[Itemized modification records]

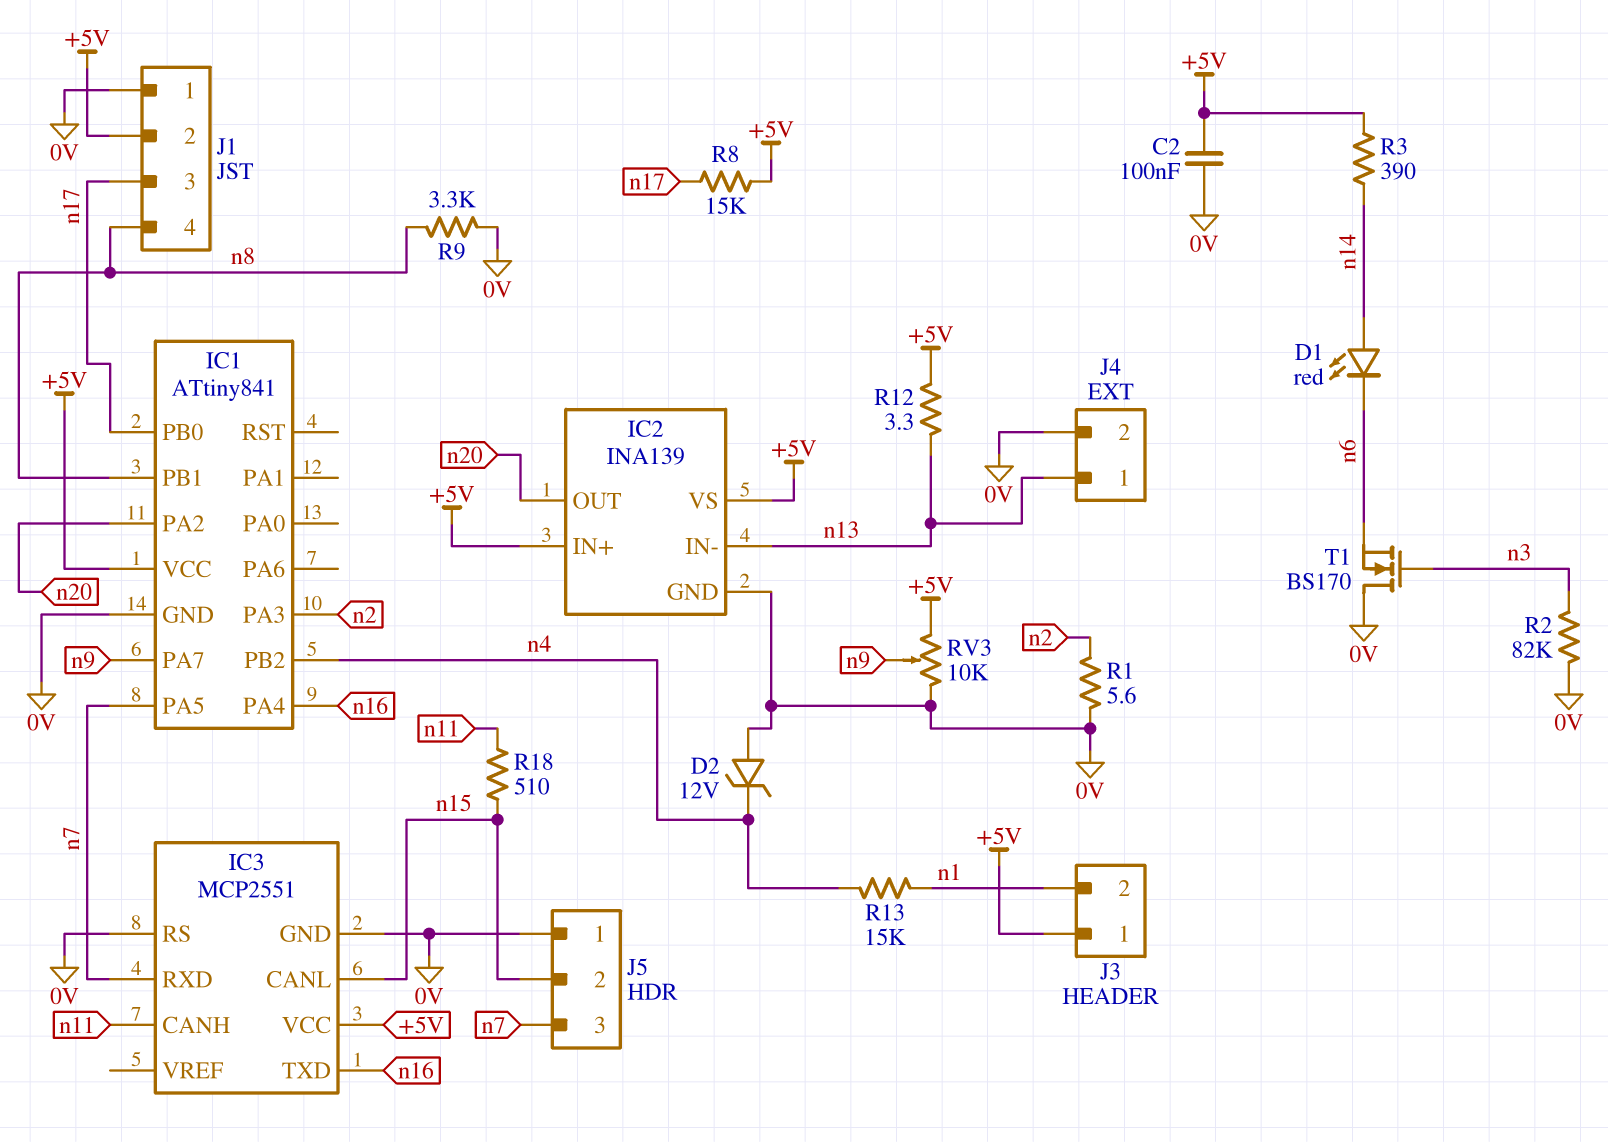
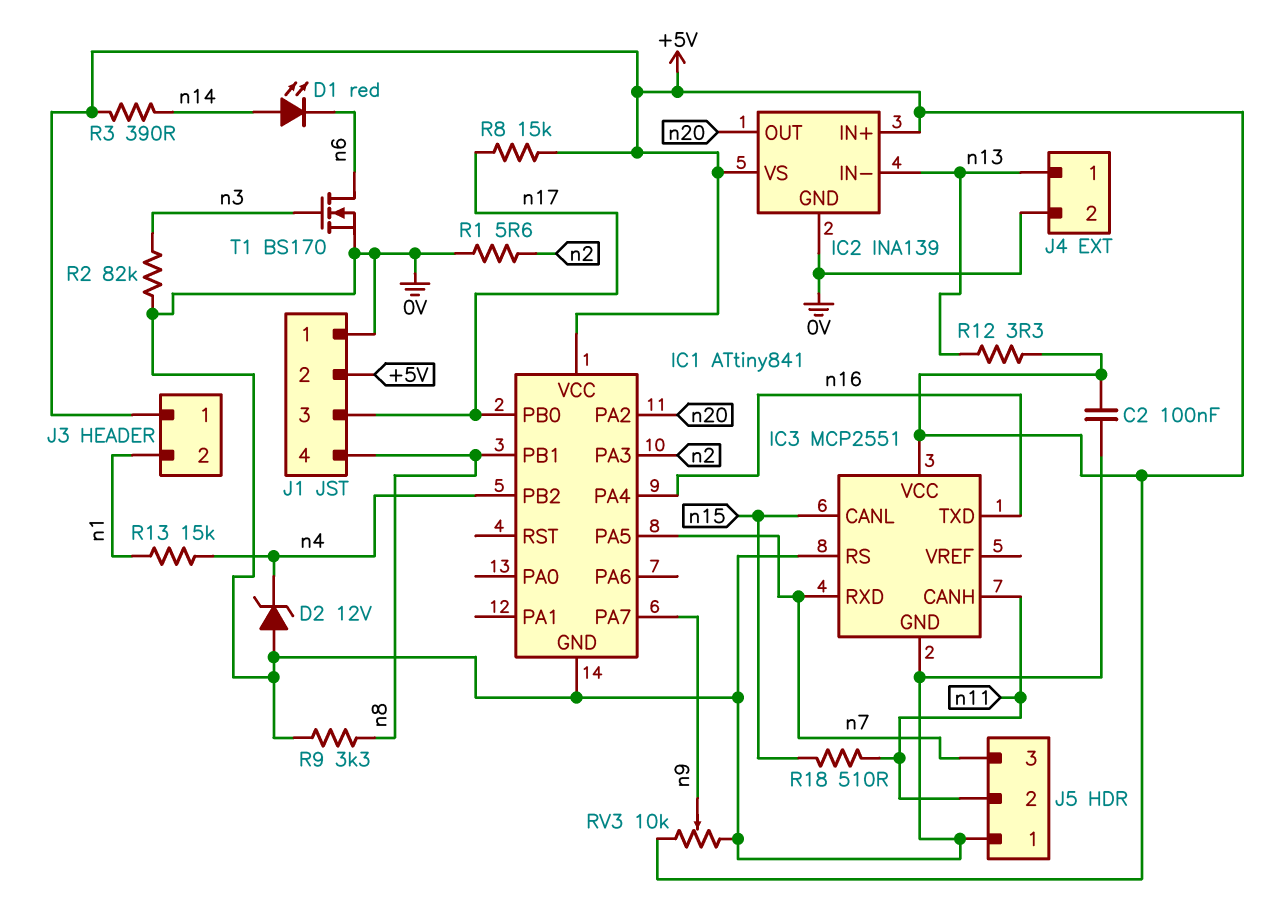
J5 pin 2: n15 -> n11
T1: NMOS BS170 (G n3, D 0V, S n6) -> NMOS BS170 (G n3, D n6, S 0V)

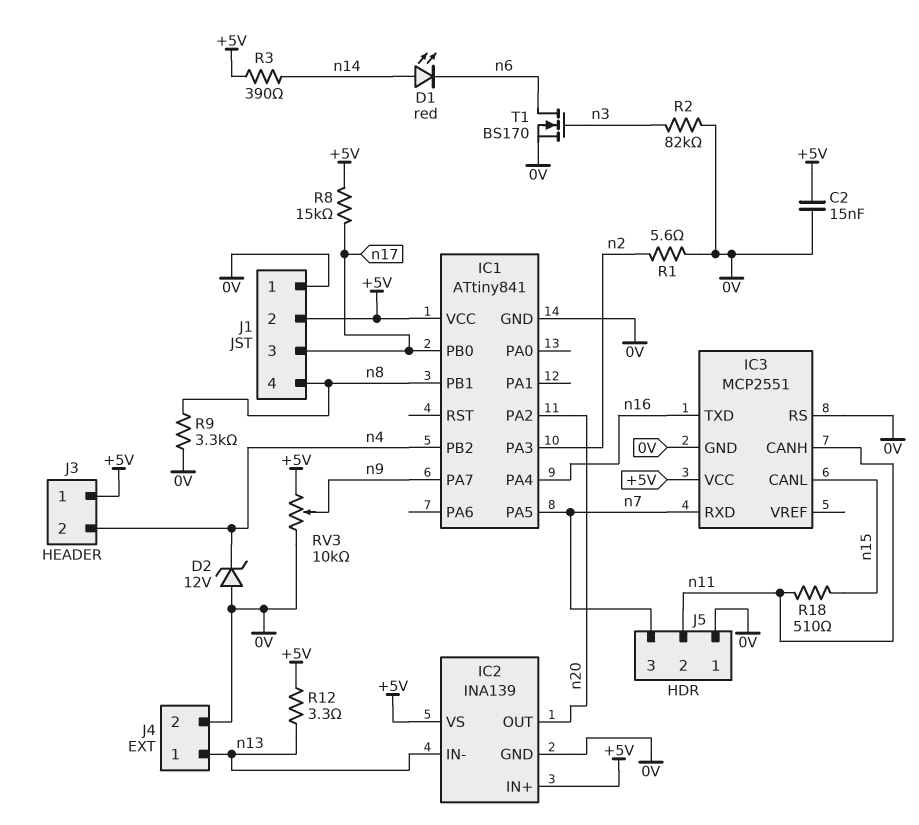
C2: 100nF (+5V, 0V) -> 15nF (+5V, 0V)
J3 pin 2: n1 -> n4
R13: 15k (n1, n4) -> none

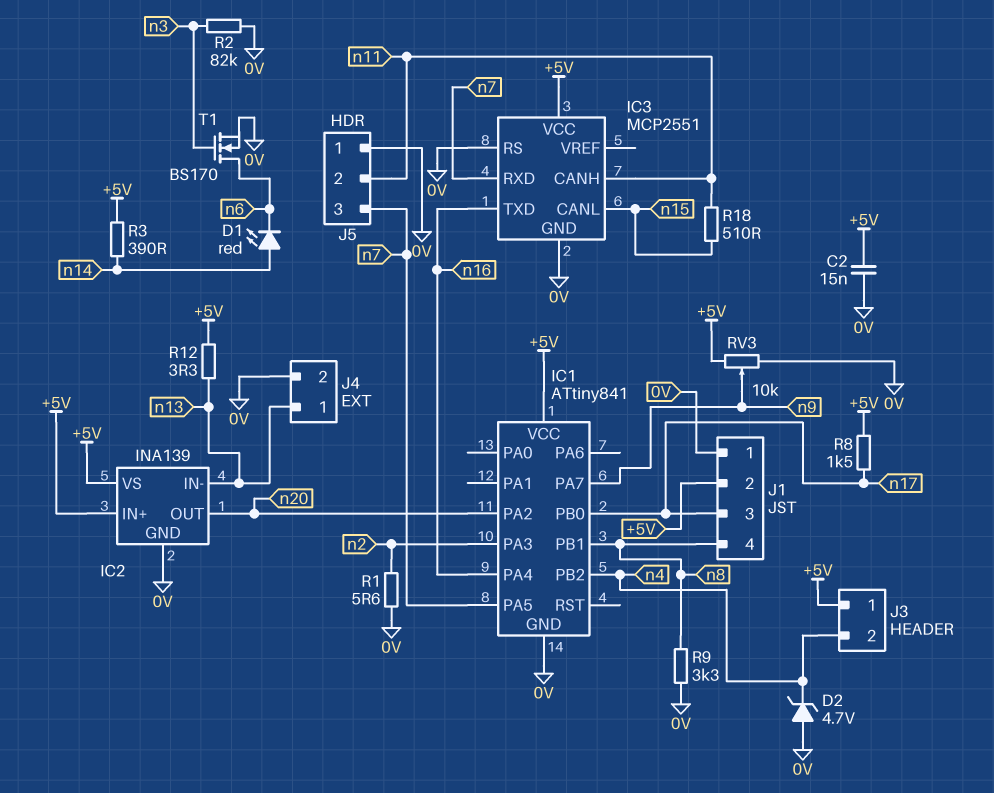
D2: zener 12V (A 0V, K n4) -> zener 4.7V (A 0V, K n4)
R8: 15k (+5V, n17) -> 1.5k (+5V, n17)

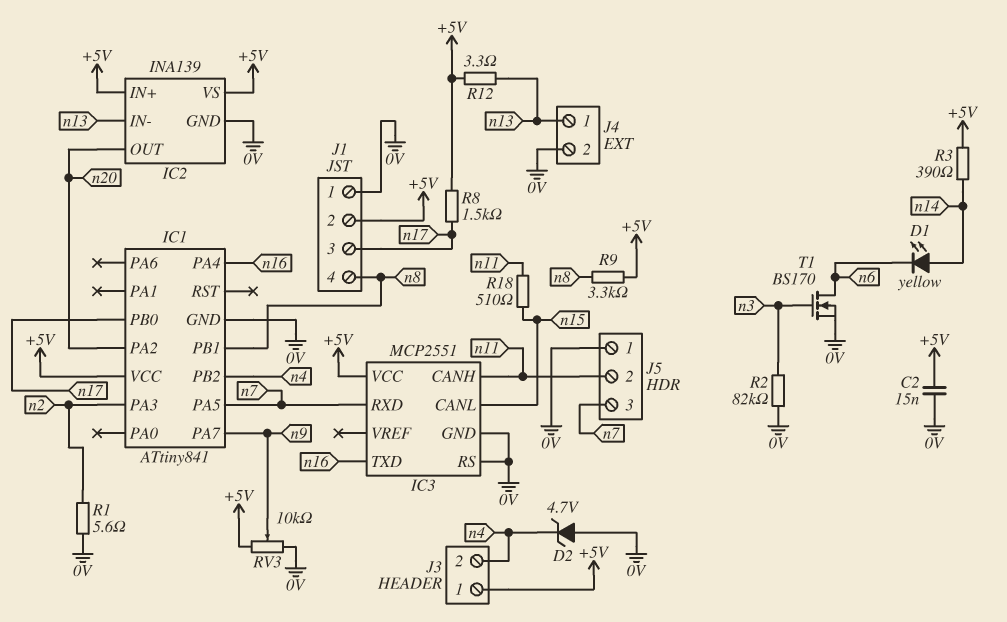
D1: LED red (A n14, K n6) -> LED yellow (A n14, K n6)
R9: 3.3k (0V, n8) -> 3.3k (+5V, n8)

▸ **Work instructions**
What are the lines above from the one with "C2: 100nF (+5V, 0V) -> 15nF (+5V, 0V)" to the one with "D1: LED red", both included? Reproduce them exactly, without pictures.

▸ **Expected answer**
C2: 100nF (+5V, 0V) -> 15nF (+5V, 0V)
J3 pin 2: n1 -> n4
R13: 15k (n1, n4) -> none

D2: zener 12V (A 0V, K n4) -> zener 4.7V (A 0V, K n4)
R8: 15k (+5V, n17) -> 1.5k (+5V, n17)

D1: LED red (A n14, K n6) -> LED yellow (A n14, K n6)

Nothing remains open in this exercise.